**ASSIGNMENT:** Transcribe the full listing without changing a word, and omit its pictures.

########################################

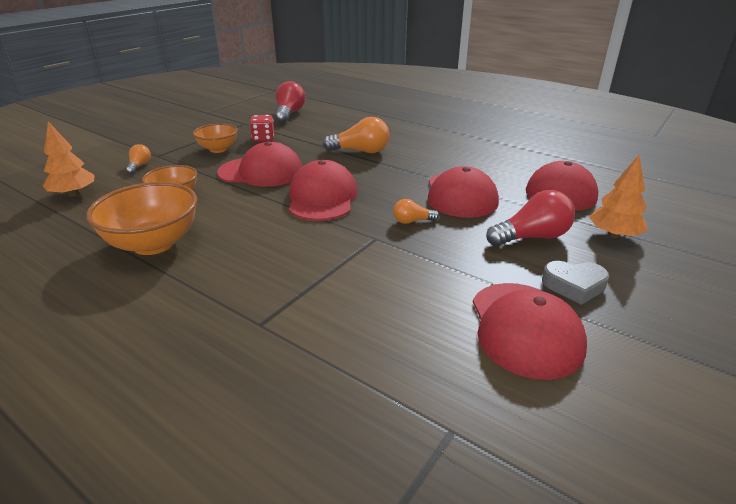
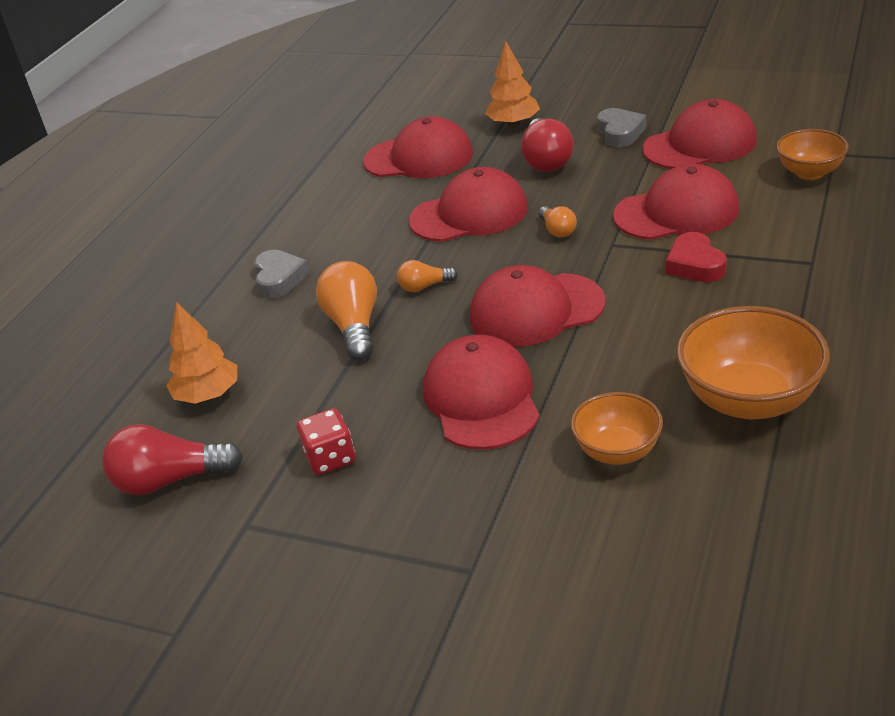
camera: 100 degrees left, 5 degrees up
(74, 194) = (685, 586): orange tree -> orange tree (208, 395)
(139, 166) = (531, 567): orange light bulb -> orange light bulb (424, 286)
(218, 149) = (406, 496): orange bowl -> orange bowl (810, 172)
(314, 265) = (695, 264): none -> red heart
(398, 278) = (677, 212): none -> red cap
(425, 139) = (279, 279): none -> grey heart
(531, 237) = (546, 160): red light bulb -> red light bulb turned 150 degrees counterclockwise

########################################

**RESULT OF THIS TASK:**
camera: 100 degrees left, 5 degrees up
(74, 194) = (685, 586): orange tree -> orange tree (208, 395)
(139, 166) = (531, 567): orange light bulb -> orange light bulb (424, 286)
(218, 149) = (406, 496): orange bowl -> orange bowl (810, 172)
(314, 265) = (695, 264): none -> red heart
(398, 278) = (677, 212): none -> red cap
(425, 139) = (279, 279): none -> grey heart
(531, 237) = (546, 160): red light bulb -> red light bulb turned 150 degrees counterclockwise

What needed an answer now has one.